### Required action
Pictures should be omitted from your copy. Everything else in the entries below must be restated word for word.

### Data records
____

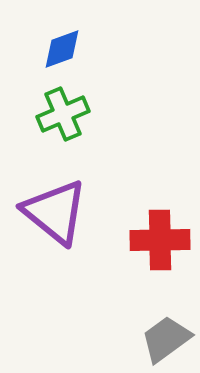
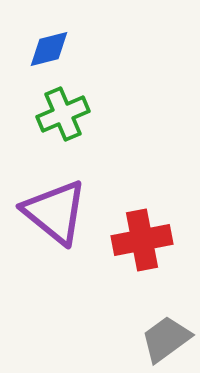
blue diamond: moved 13 px left; rotated 6 degrees clockwise
red cross: moved 18 px left; rotated 10 degrees counterclockwise
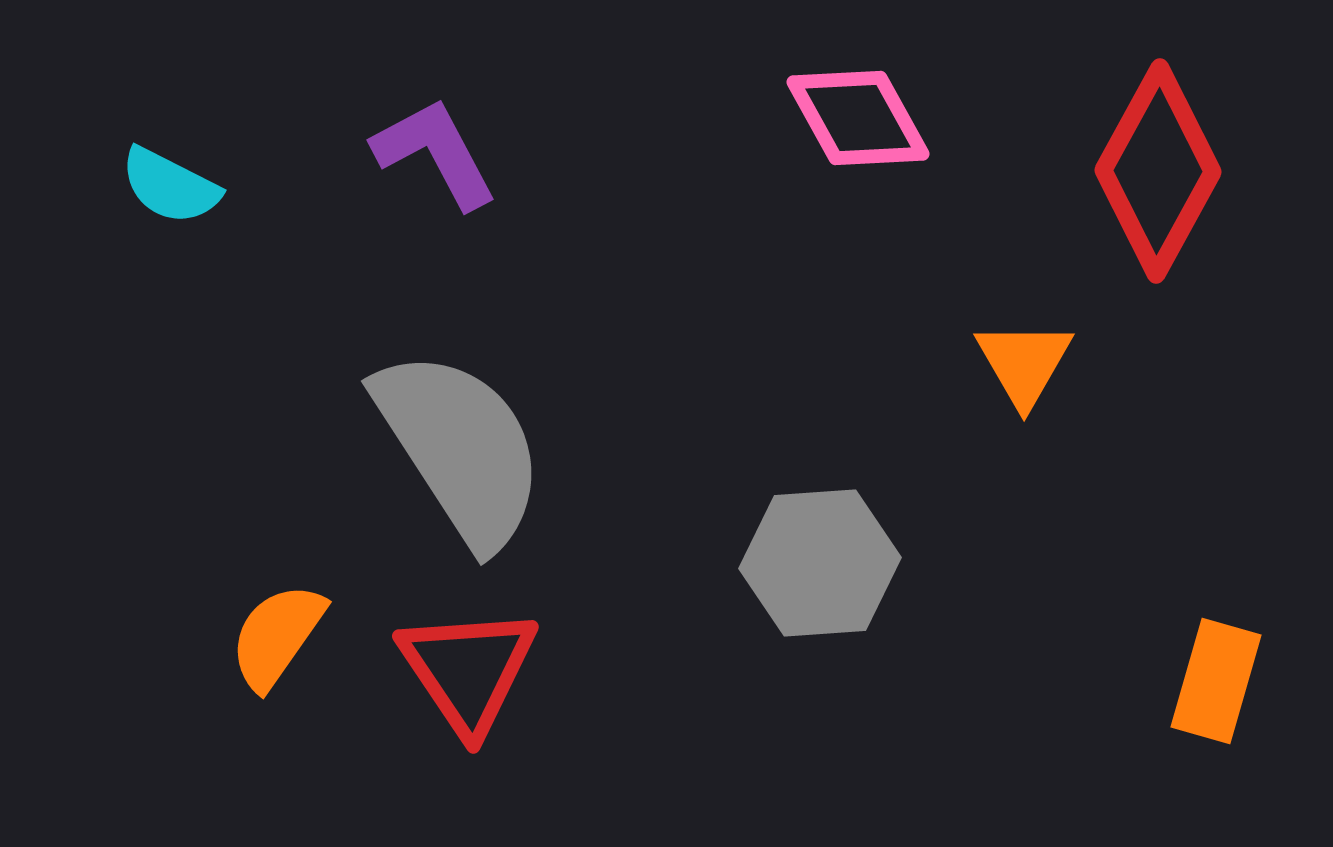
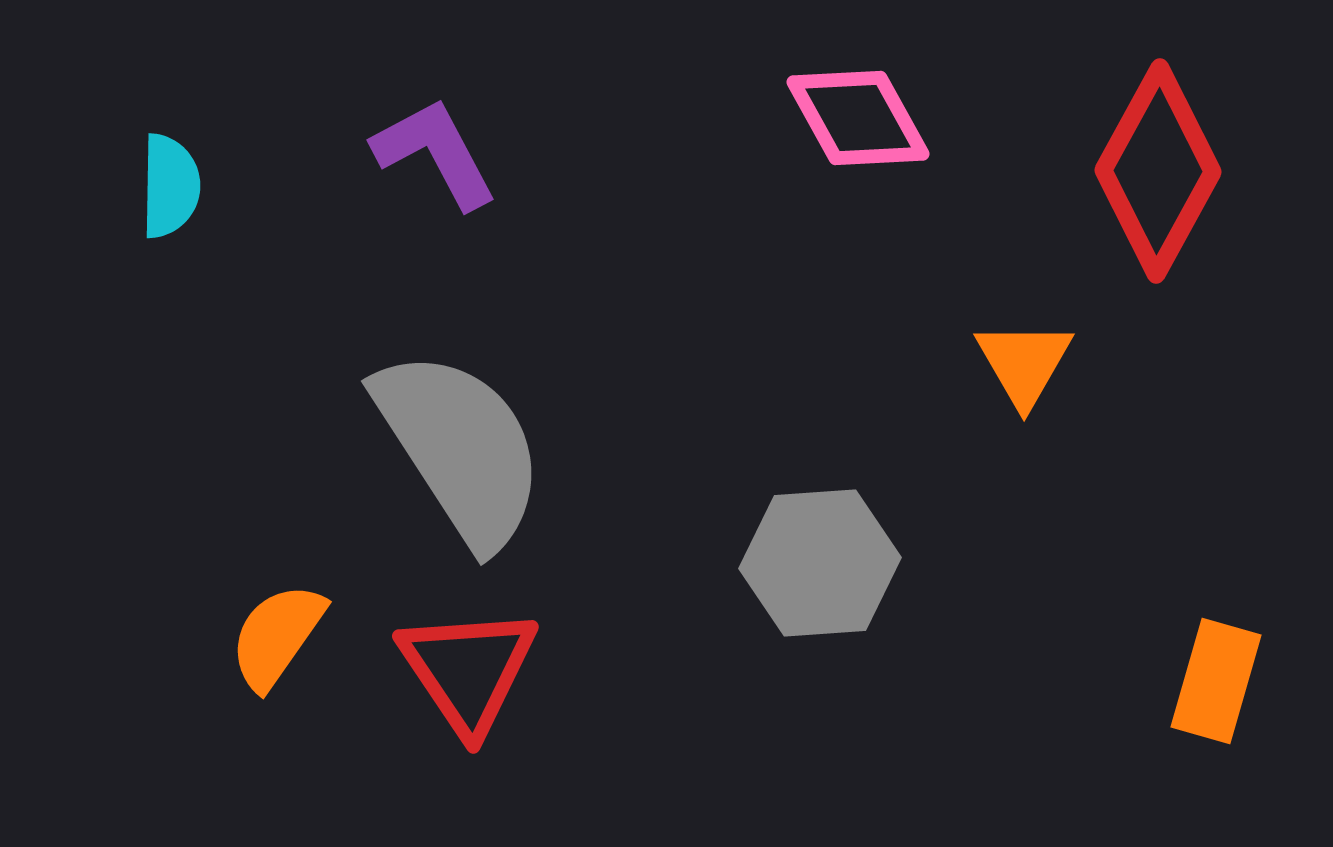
cyan semicircle: rotated 116 degrees counterclockwise
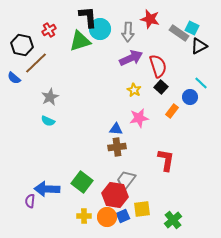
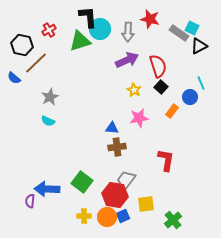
purple arrow: moved 4 px left, 2 px down
cyan line: rotated 24 degrees clockwise
blue triangle: moved 4 px left, 1 px up
yellow square: moved 4 px right, 5 px up
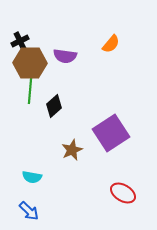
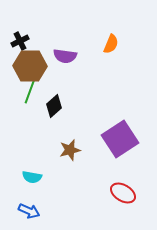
orange semicircle: rotated 18 degrees counterclockwise
brown hexagon: moved 3 px down
green line: rotated 15 degrees clockwise
purple square: moved 9 px right, 6 px down
brown star: moved 2 px left; rotated 10 degrees clockwise
blue arrow: rotated 20 degrees counterclockwise
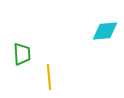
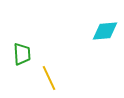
yellow line: moved 1 px down; rotated 20 degrees counterclockwise
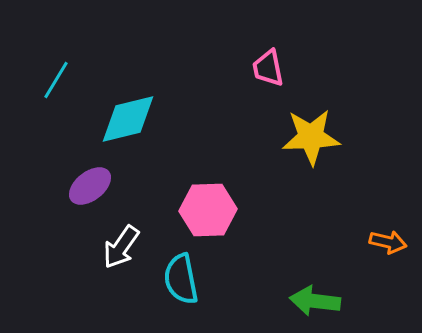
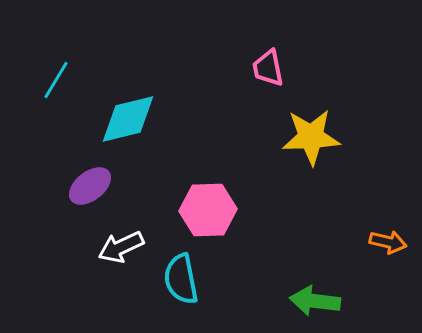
white arrow: rotated 30 degrees clockwise
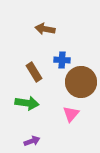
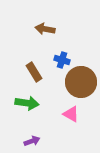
blue cross: rotated 14 degrees clockwise
pink triangle: rotated 42 degrees counterclockwise
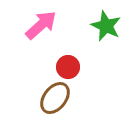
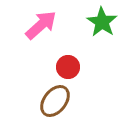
green star: moved 4 px left, 4 px up; rotated 8 degrees clockwise
brown ellipse: moved 3 px down
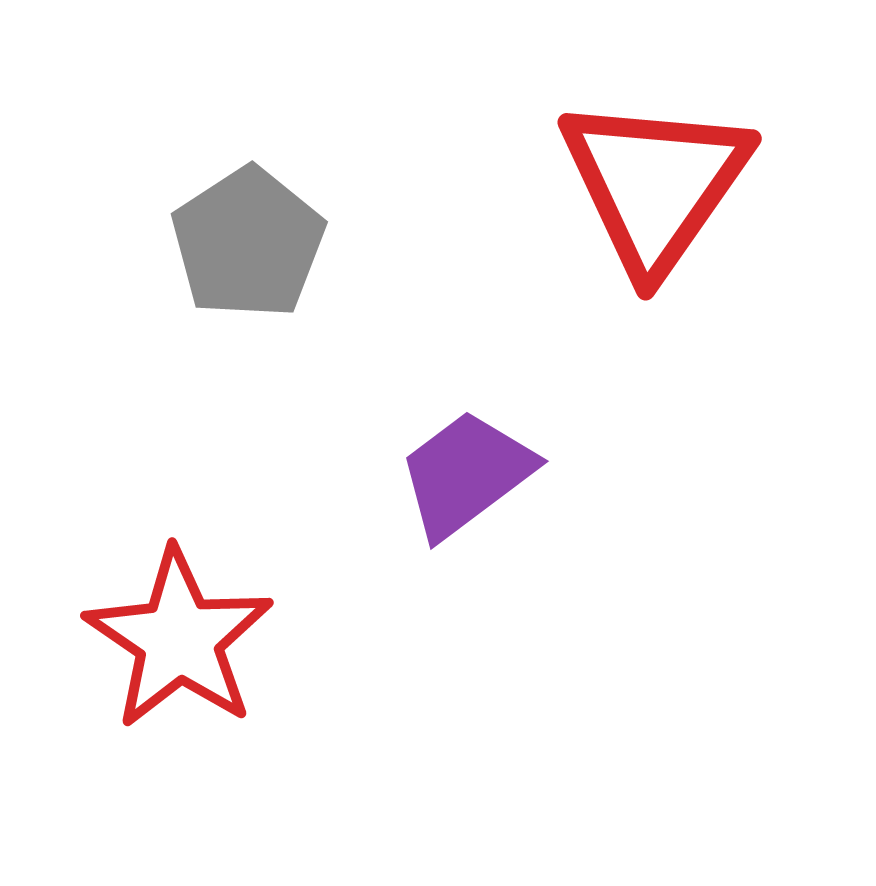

____

### The answer
blue diamond: moved 13 px left; rotated 6 degrees clockwise
red cross: moved 18 px left; rotated 10 degrees counterclockwise
cyan semicircle: rotated 116 degrees counterclockwise
purple arrow: moved 4 px left, 2 px down
cyan line: rotated 24 degrees clockwise
blue triangle: moved 4 px left, 1 px up
yellow square: moved 4 px right, 5 px up
orange semicircle: rotated 18 degrees counterclockwise
brown hexagon: moved 3 px down
green line: rotated 15 degrees clockwise
purple square: moved 9 px right, 6 px down
brown star: moved 2 px left; rotated 10 degrees clockwise
blue arrow: rotated 20 degrees counterclockwise
yellow line: moved 1 px down; rotated 20 degrees counterclockwise
white arrow: rotated 30 degrees clockwise
blue cross: rotated 14 degrees clockwise
pink triangle: rotated 42 degrees counterclockwise
green star: moved 4 px left, 4 px up; rotated 8 degrees clockwise
brown ellipse: moved 3 px down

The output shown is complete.